* START *

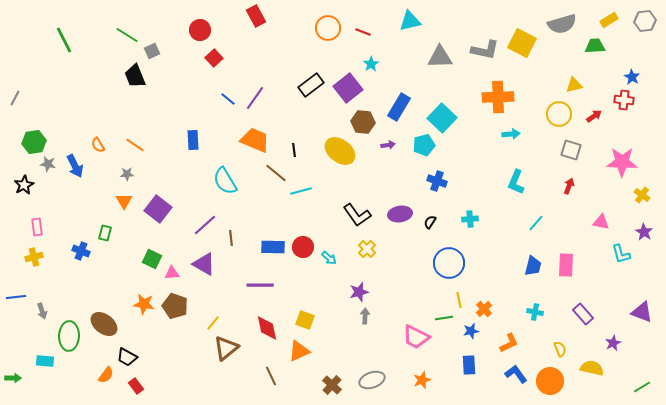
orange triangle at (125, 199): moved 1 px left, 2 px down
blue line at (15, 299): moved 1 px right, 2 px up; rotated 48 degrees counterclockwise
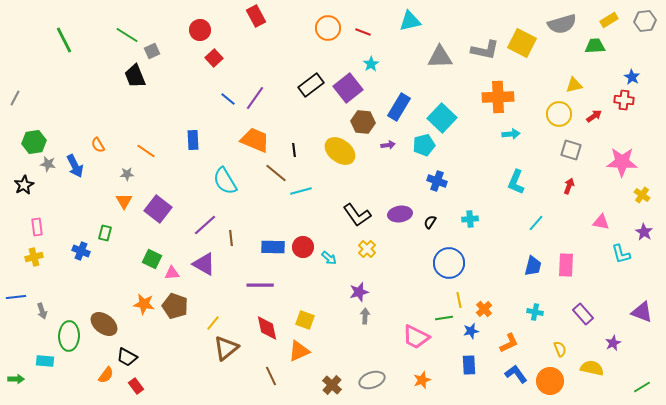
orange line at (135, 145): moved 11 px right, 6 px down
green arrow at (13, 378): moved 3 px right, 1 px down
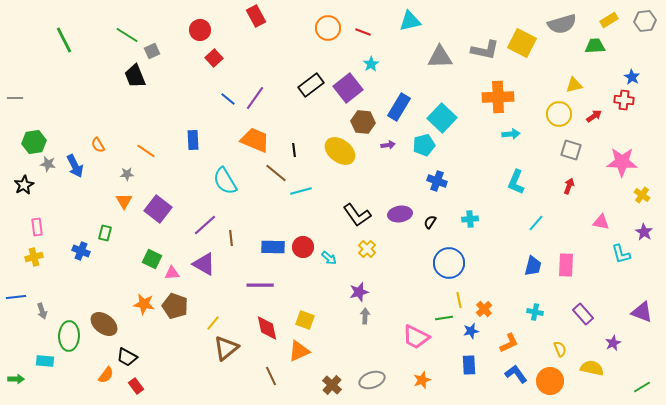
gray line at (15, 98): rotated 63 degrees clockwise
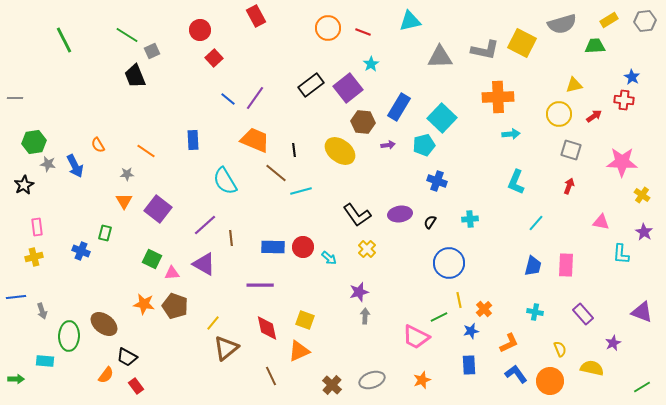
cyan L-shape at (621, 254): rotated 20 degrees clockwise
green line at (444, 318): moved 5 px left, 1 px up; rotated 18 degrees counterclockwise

* END *
* START *

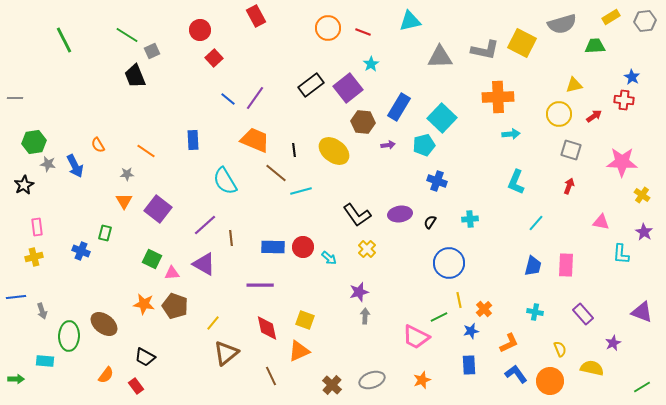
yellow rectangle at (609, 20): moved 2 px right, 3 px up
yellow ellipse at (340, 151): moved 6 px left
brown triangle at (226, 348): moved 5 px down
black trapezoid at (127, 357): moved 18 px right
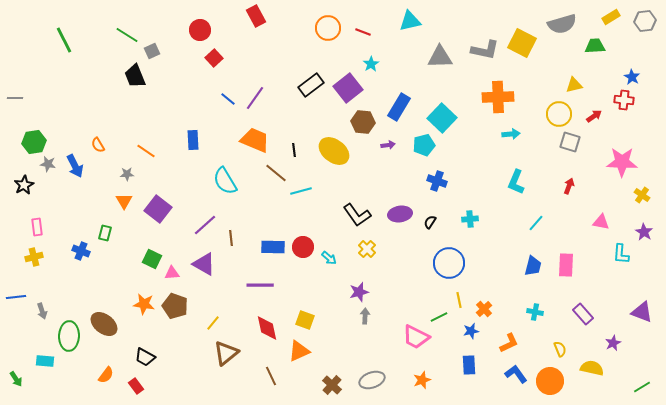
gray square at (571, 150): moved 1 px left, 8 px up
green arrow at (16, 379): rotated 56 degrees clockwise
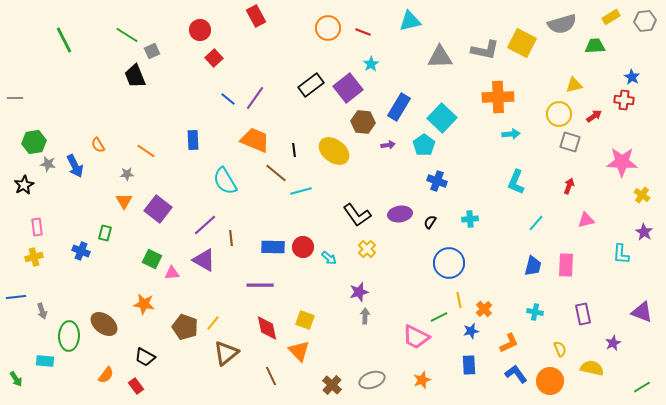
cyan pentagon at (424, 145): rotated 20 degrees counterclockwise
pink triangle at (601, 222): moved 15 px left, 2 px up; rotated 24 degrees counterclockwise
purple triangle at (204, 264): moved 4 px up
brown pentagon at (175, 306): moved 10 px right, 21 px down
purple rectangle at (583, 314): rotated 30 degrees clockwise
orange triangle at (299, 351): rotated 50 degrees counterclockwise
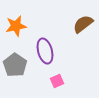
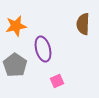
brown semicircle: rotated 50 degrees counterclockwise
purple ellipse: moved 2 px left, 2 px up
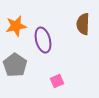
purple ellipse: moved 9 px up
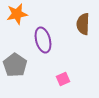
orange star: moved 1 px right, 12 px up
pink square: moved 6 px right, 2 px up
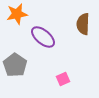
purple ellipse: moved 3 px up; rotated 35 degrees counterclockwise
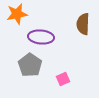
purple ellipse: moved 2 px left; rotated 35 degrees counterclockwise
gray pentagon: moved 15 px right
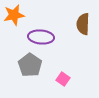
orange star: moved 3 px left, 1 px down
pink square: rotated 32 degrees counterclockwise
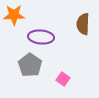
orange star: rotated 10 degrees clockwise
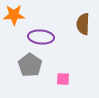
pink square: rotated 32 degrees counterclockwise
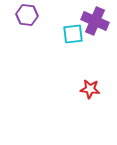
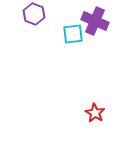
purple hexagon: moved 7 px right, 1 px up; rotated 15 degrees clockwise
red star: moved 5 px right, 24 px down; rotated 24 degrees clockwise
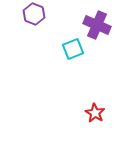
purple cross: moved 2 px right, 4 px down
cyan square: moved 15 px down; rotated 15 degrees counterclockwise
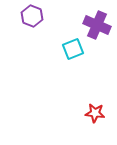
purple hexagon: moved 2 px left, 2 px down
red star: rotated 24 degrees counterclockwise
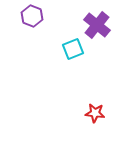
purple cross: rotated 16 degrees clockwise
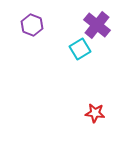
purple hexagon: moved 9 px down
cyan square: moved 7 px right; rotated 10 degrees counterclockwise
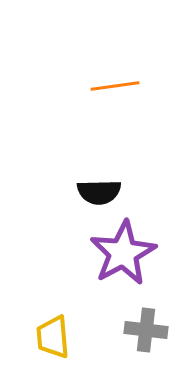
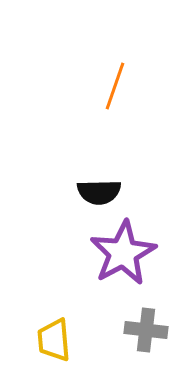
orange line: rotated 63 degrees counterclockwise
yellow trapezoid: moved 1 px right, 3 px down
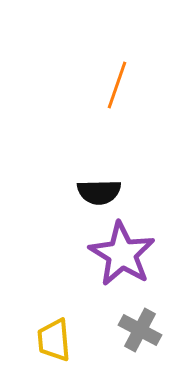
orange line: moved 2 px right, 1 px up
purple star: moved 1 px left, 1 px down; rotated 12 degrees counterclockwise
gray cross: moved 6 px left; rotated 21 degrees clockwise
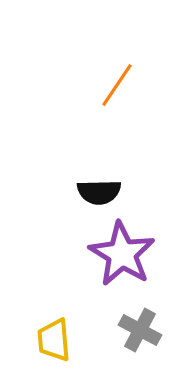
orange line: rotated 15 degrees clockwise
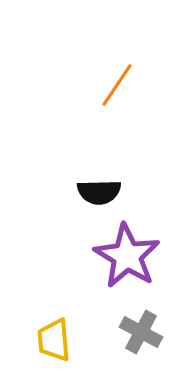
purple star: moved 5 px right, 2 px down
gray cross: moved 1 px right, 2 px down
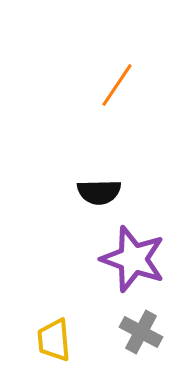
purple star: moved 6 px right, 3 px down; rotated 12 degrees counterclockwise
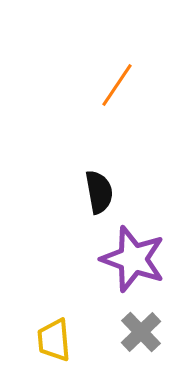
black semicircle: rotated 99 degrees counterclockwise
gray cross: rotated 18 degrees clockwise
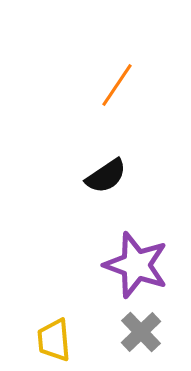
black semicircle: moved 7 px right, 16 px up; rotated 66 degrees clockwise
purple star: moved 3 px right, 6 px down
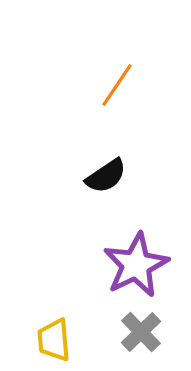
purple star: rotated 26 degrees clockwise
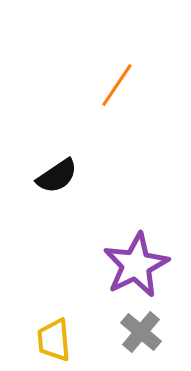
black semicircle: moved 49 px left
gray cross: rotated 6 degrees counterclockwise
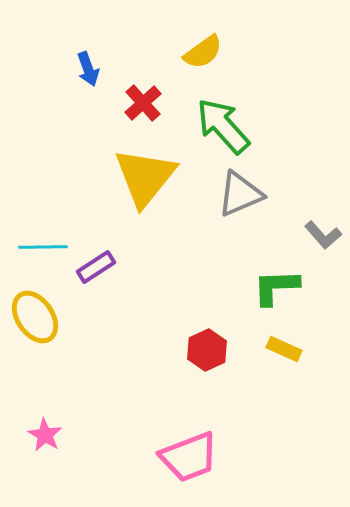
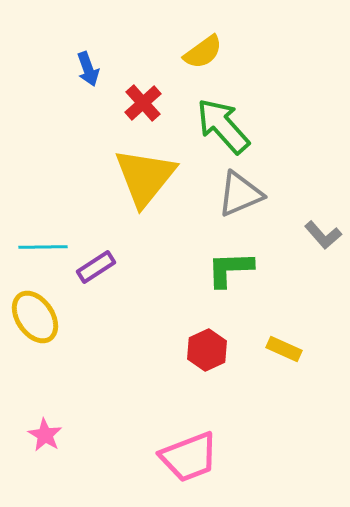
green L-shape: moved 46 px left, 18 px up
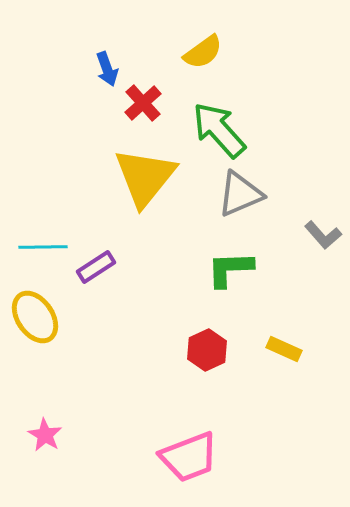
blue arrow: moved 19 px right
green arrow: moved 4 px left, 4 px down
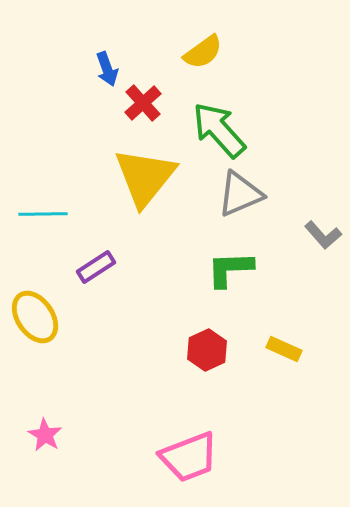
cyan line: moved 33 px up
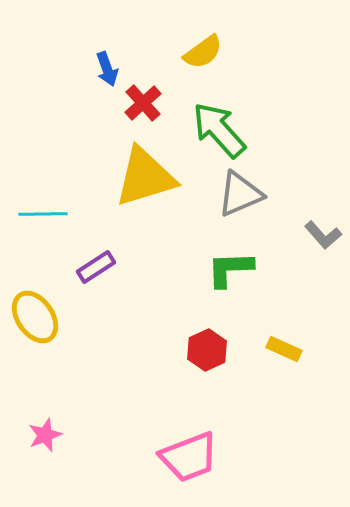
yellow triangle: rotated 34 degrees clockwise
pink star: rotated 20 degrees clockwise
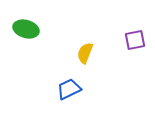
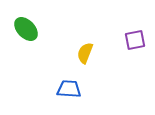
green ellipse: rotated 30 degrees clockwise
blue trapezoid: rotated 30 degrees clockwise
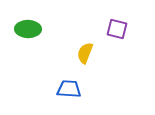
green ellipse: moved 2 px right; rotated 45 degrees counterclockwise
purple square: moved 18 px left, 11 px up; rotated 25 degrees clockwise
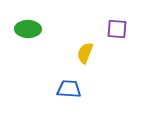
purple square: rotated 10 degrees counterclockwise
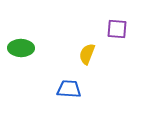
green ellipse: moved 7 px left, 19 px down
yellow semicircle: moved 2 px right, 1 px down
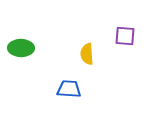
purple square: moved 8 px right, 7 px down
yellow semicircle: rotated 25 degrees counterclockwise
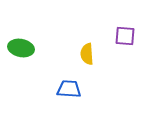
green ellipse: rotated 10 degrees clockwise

* END *

- **SHORT TASK**:
Rewrite the listing starting with the line that contains "green ellipse: moved 2" and going on through the line that contains "green ellipse: rotated 10 degrees clockwise", with "red square" in place of "purple square" and nothing else changed. Leave the picture lines out of your answer.

- **FULL SOLUTION**:
green ellipse: moved 2 px right; rotated 45 degrees counterclockwise
red square: moved 18 px left, 11 px up; rotated 25 degrees clockwise
red square: rotated 10 degrees counterclockwise
green ellipse: moved 7 px left, 19 px down
yellow semicircle: moved 2 px right, 1 px down
red square: moved 8 px right, 7 px down
yellow semicircle: rotated 25 degrees counterclockwise
green ellipse: rotated 10 degrees clockwise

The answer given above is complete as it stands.